(Extracted records)
^^^^
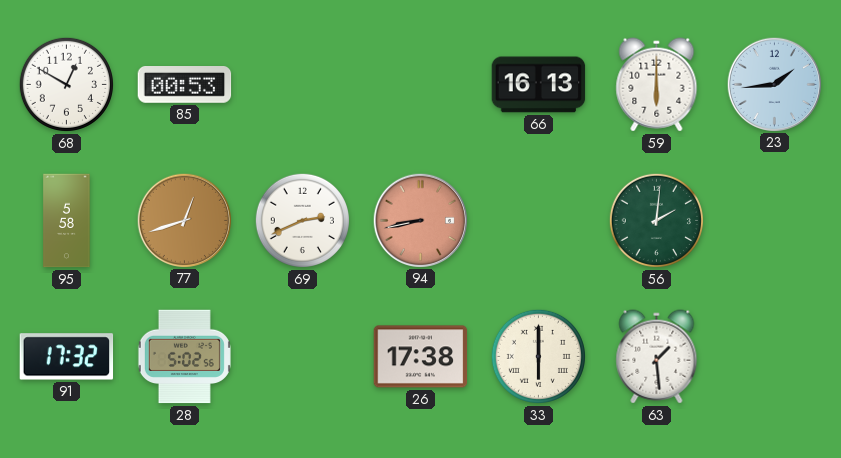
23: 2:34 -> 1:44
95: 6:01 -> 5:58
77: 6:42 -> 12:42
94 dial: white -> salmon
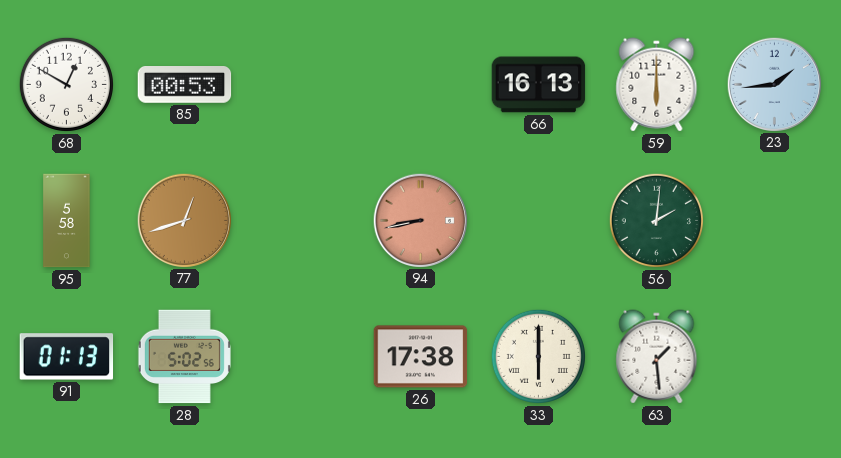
69: 2:41 -> none
91: 17:32 -> 01:13
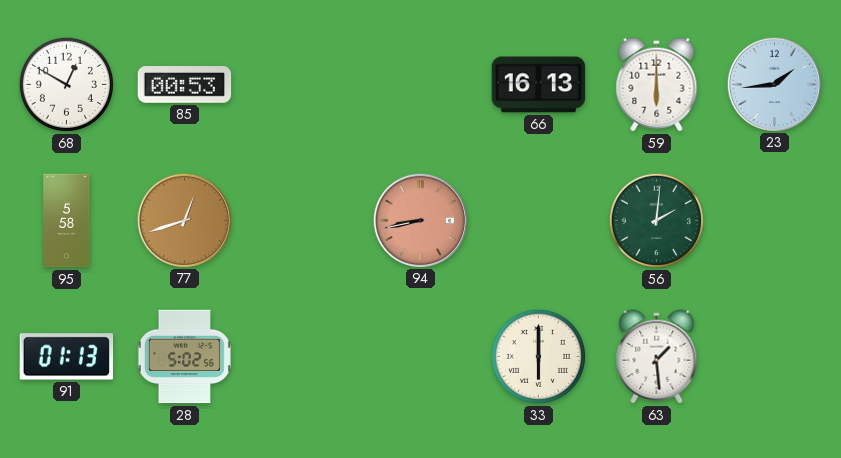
26: 17:38 -> none
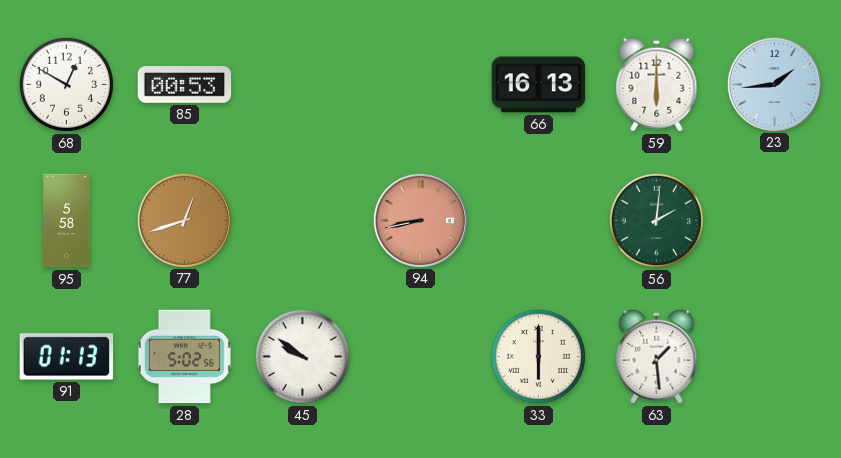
45: none -> 9:51
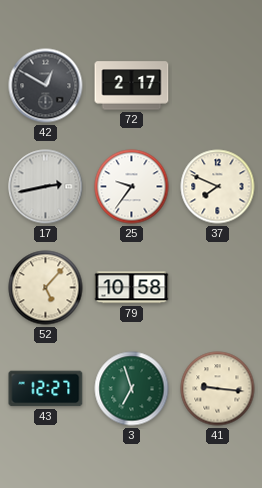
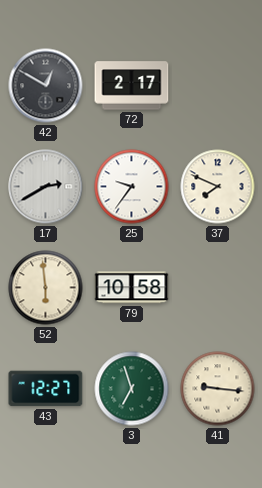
17: 2:43 -> 2:40
52: 5:07 -> 5:59
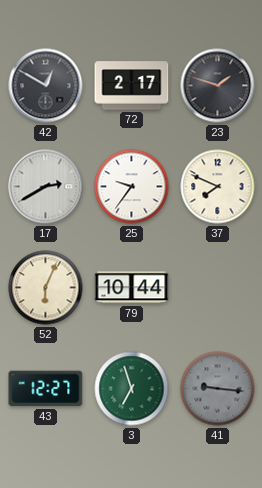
23: none -> 1:48
52: 5:59 -> 6:04
79: 10:58 -> 10:44
41 dial: cream -> grey
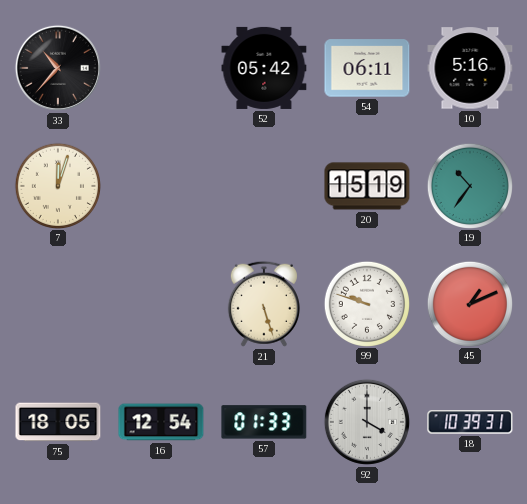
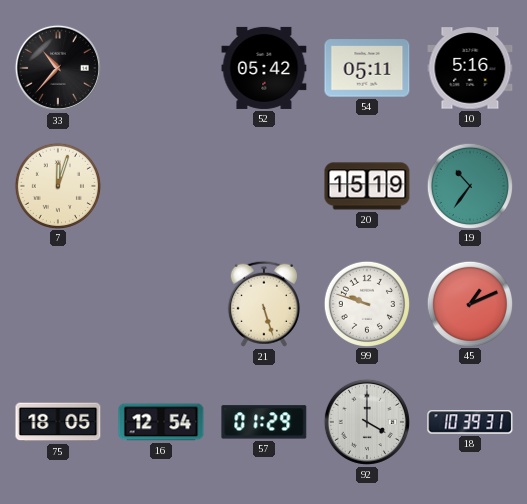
54: 06:11 -> 05:11
57: 01:33 -> 01:29
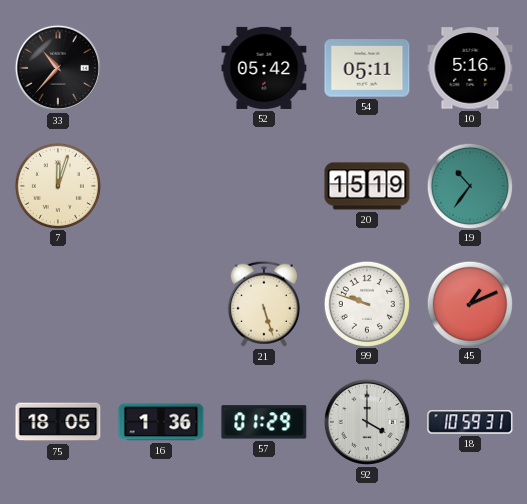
16: 12:54 -> 1:36
18: 10:39 -> 10:59
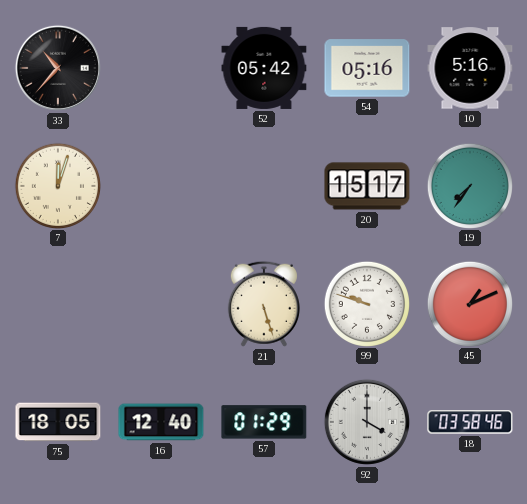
54: 05:11 -> 05:16
20: 15:19 -> 15:17
19: 10:36 -> 7:36
16: 1:36 -> 12:40
18: 10:59 -> 03:58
^^^^
### Task details
Copy every line of the material word for word, omitting the picture lines.

### Task response
23: 2:34 -> 1:44
95: 6:01 -> 5:58
77: 6:42 -> 12:42
94 dial: white -> salmon
69: 2:41 -> none
91: 17:32 -> 01:13
26: 17:38 -> none
45: none -> 9:51
17: 2:43 -> 2:40
52: 5:07 -> 5:59
23: none -> 1:48
52: 5:59 -> 6:04
79: 10:58 -> 10:44
41 dial: cream -> grey
54: 06:11 -> 05:11
57: 01:33 -> 01:29
16: 12:54 -> 1:36
18: 10:39 -> 10:59
54: 05:11 -> 05:16
20: 15:19 -> 15:17
19: 10:36 -> 7:36
16: 1:36 -> 12:40
18: 10:59 -> 03:58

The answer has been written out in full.